══ Extracted entries

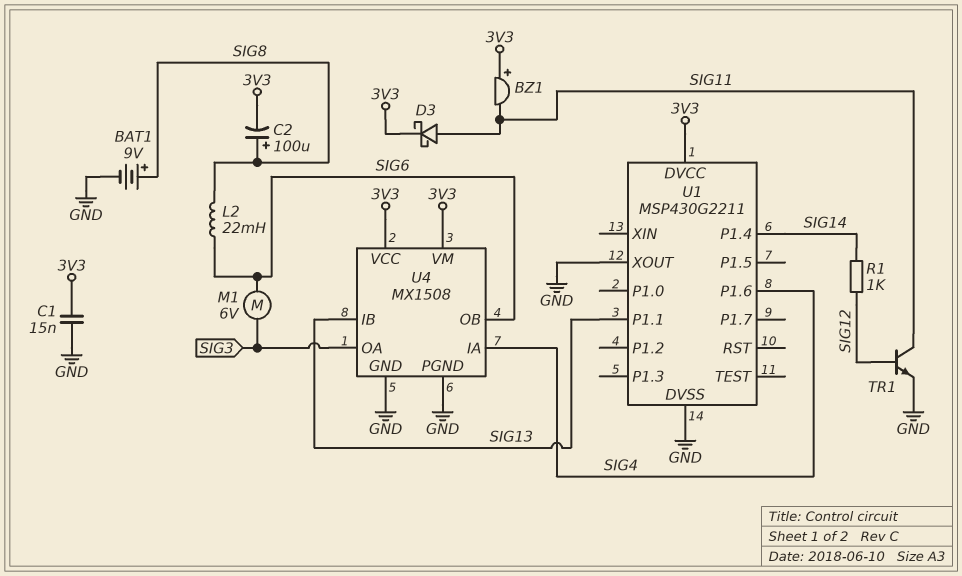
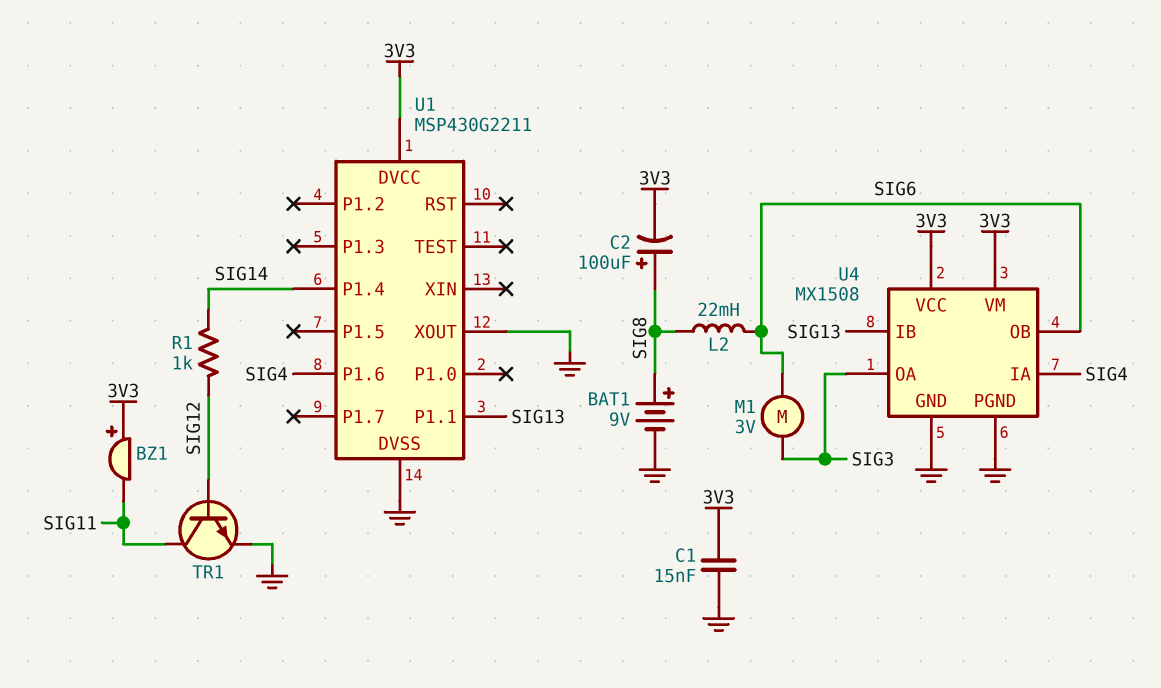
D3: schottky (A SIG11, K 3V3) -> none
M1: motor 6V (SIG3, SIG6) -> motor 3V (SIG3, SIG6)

════
══ Extracted entries

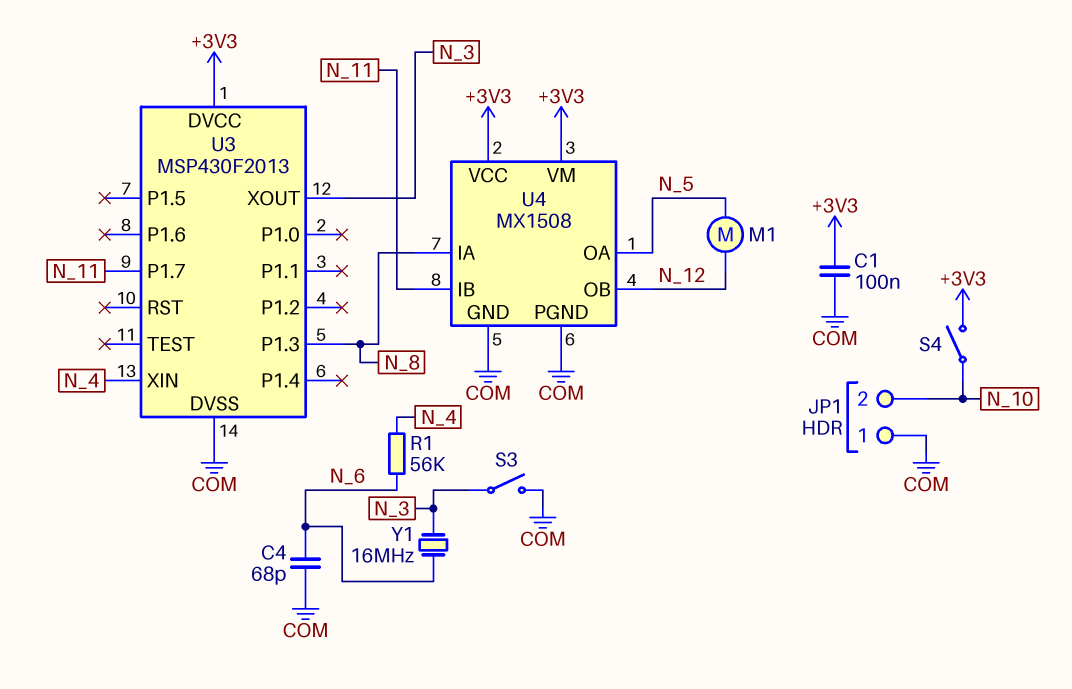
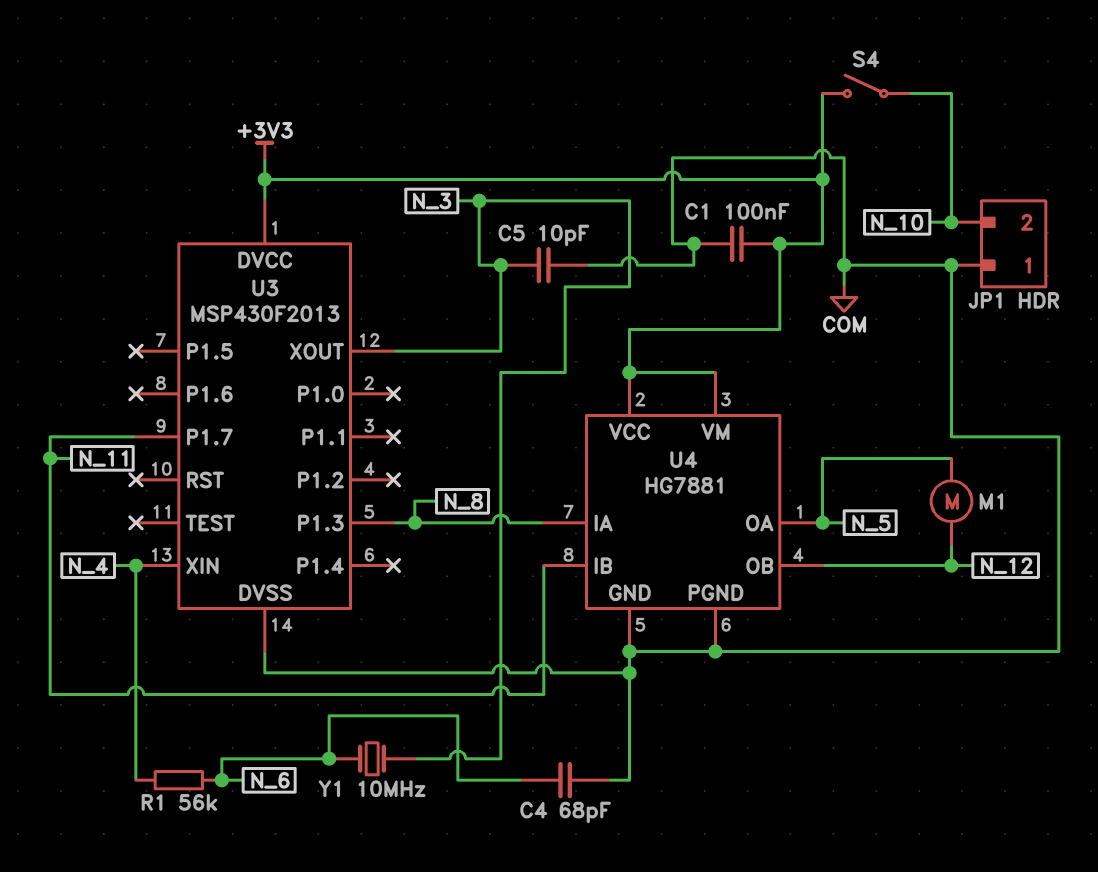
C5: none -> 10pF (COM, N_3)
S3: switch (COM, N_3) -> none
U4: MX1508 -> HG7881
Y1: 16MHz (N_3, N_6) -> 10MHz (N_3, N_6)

════

◆ Exercise details ◆
Everything above from the line containing "C5: none -> 10pF (COM, N_3)" down to the line containing "Y1: 16MHz (N_3, N_6) -> 10MHz (N_3, N_6)" should be copied exactly, both end lines included, and nothing else.

◆ Response for this exercise ◆
C5: none -> 10pF (COM, N_3)
S3: switch (COM, N_3) -> none
U4: MX1508 -> HG7881
Y1: 16MHz (N_3, N_6) -> 10MHz (N_3, N_6)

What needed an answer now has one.